* Exercise objective:
What's needed is the listing below, repeated word for word with no pictures.

* Data supplied:
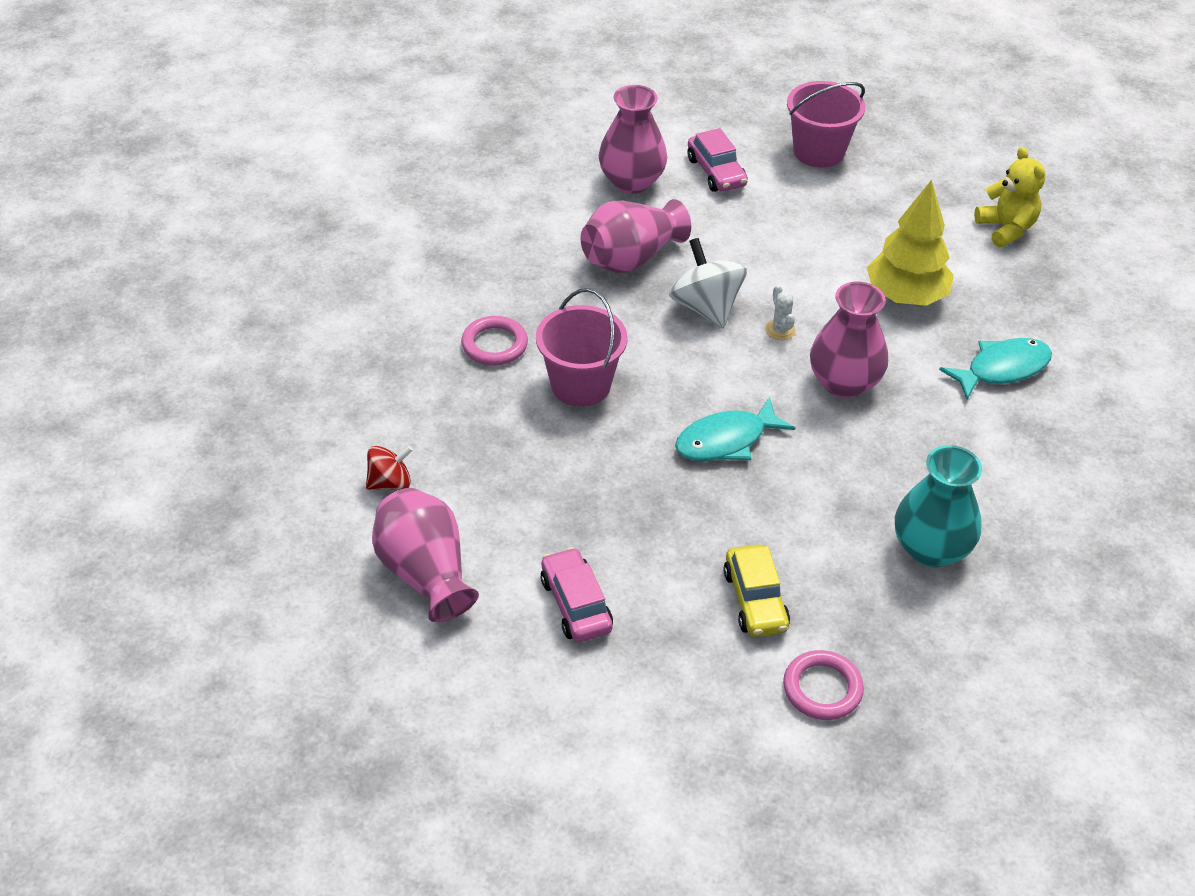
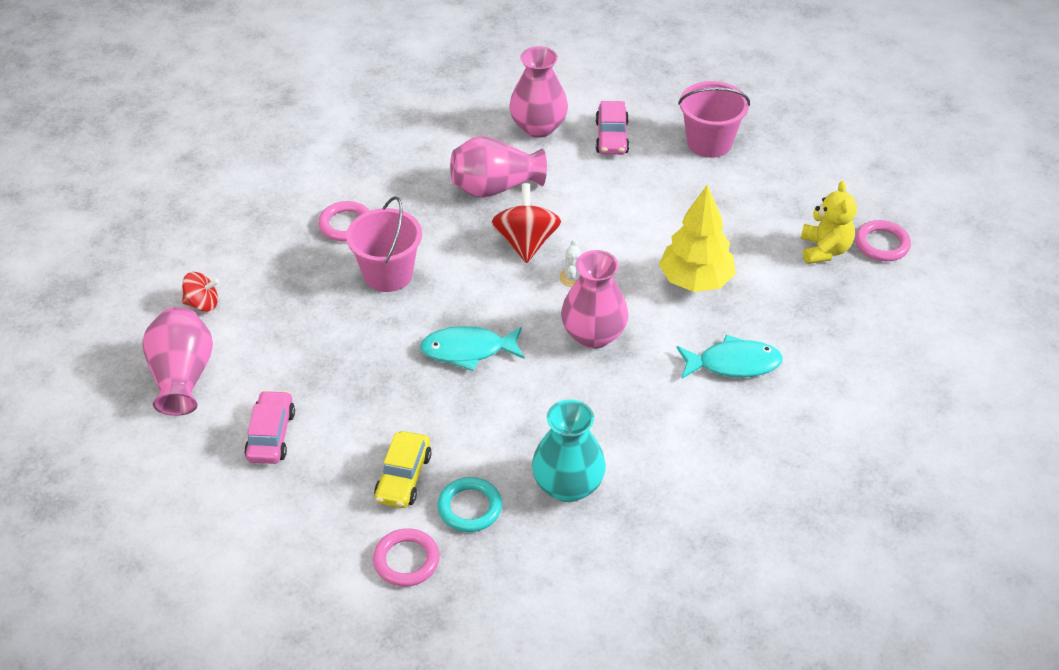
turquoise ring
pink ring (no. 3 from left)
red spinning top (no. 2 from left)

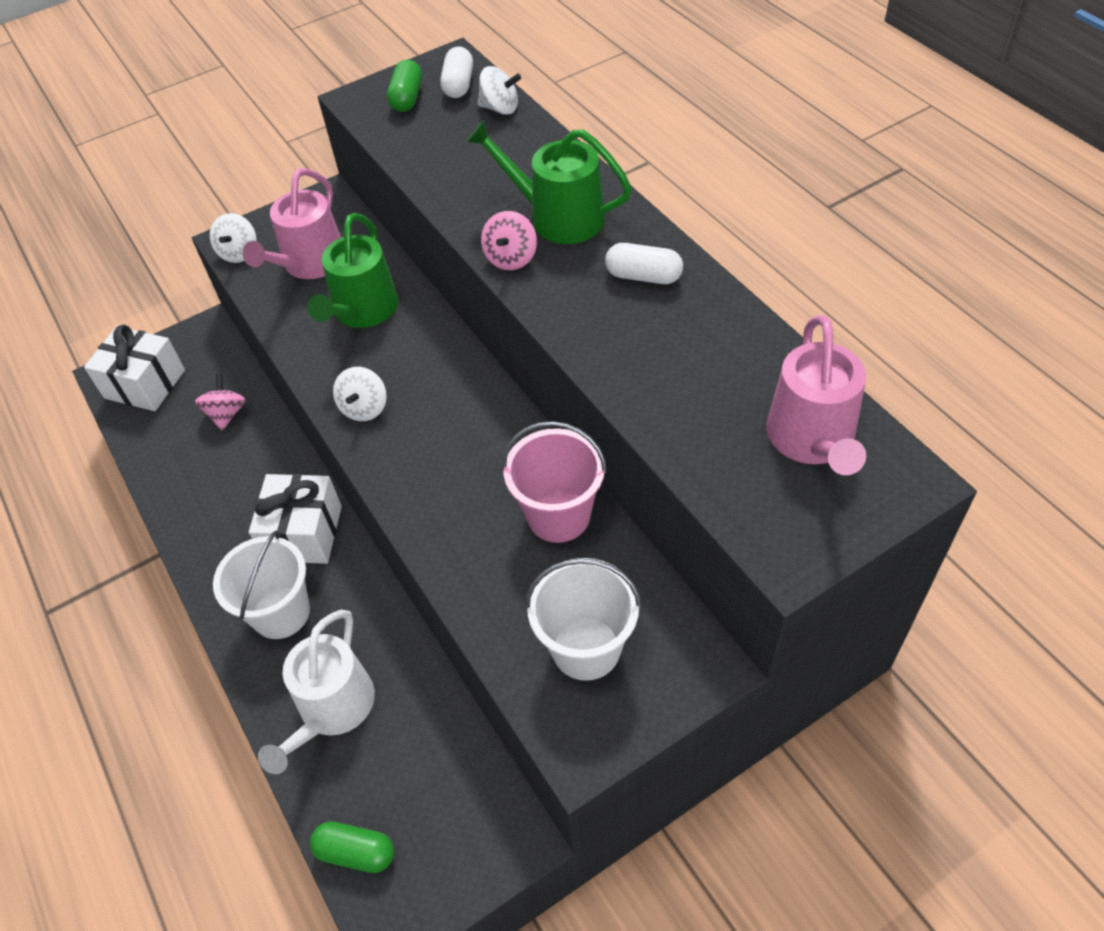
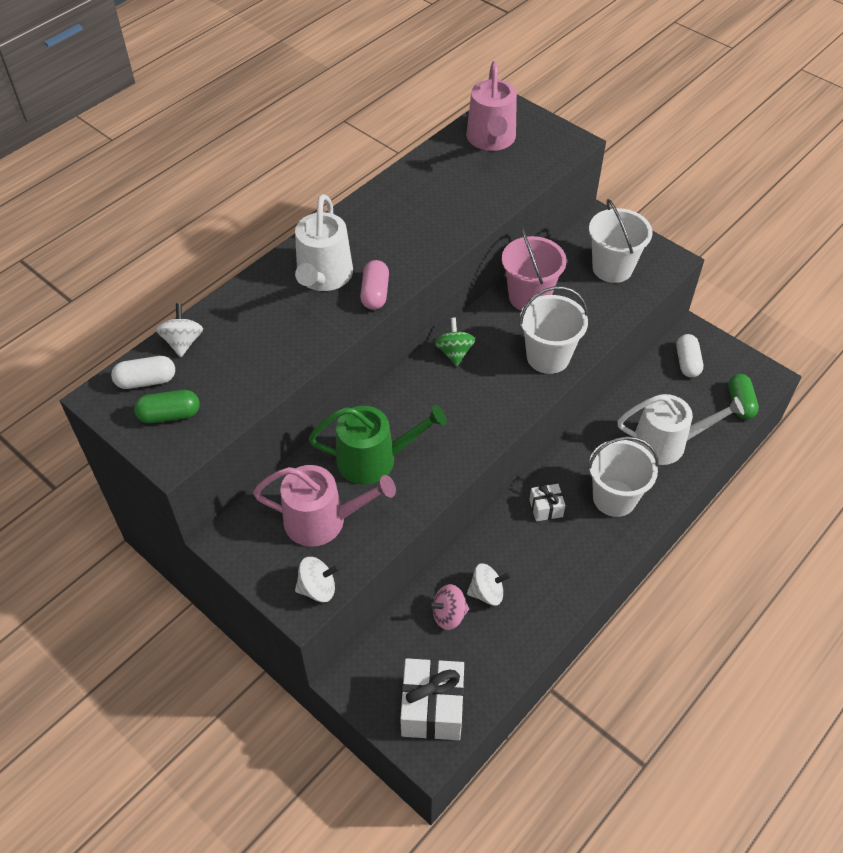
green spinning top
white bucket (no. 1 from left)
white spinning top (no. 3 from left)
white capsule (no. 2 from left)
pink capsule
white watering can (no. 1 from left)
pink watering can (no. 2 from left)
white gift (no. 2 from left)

* Problem solution:
turquoise ring
pink ring (no. 3 from left)
red spinning top (no. 2 from left)

green spinning top
white bucket (no. 1 from left)
white spinning top (no. 3 from left)
white capsule (no. 2 from left)
pink capsule
white watering can (no. 1 from left)
pink watering can (no. 2 from left)
white gift (no. 2 from left)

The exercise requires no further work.